Your objective
In the records below, begin at the line that has "blue heart: 1 -> 2" and stop after the line that has "yellow duck: 5 -> 4"; quote those lines verbatim and nothing more.

Records to process

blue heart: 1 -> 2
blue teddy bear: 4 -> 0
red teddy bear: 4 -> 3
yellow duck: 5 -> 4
* * *
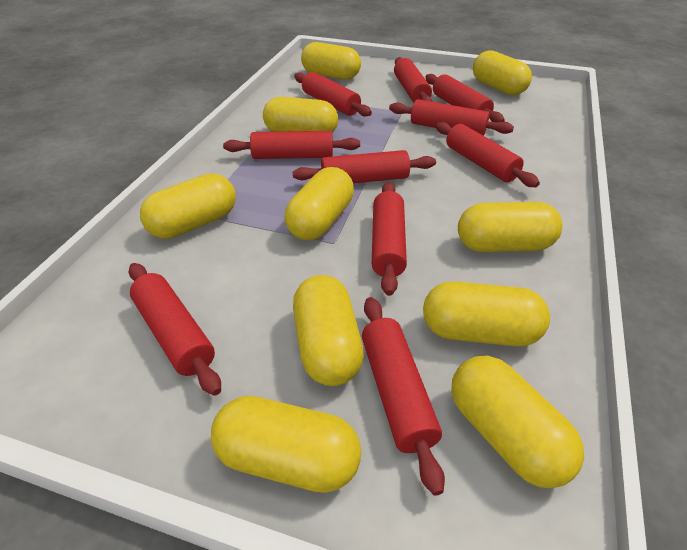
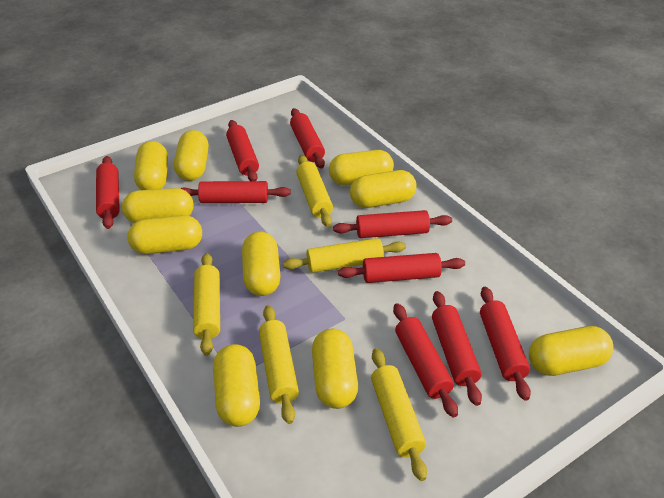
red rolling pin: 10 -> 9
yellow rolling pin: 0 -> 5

Answer to this problem
blue heart: 1 -> 2
blue teddy bear: 4 -> 0
red teddy bear: 4 -> 3
yellow duck: 5 -> 4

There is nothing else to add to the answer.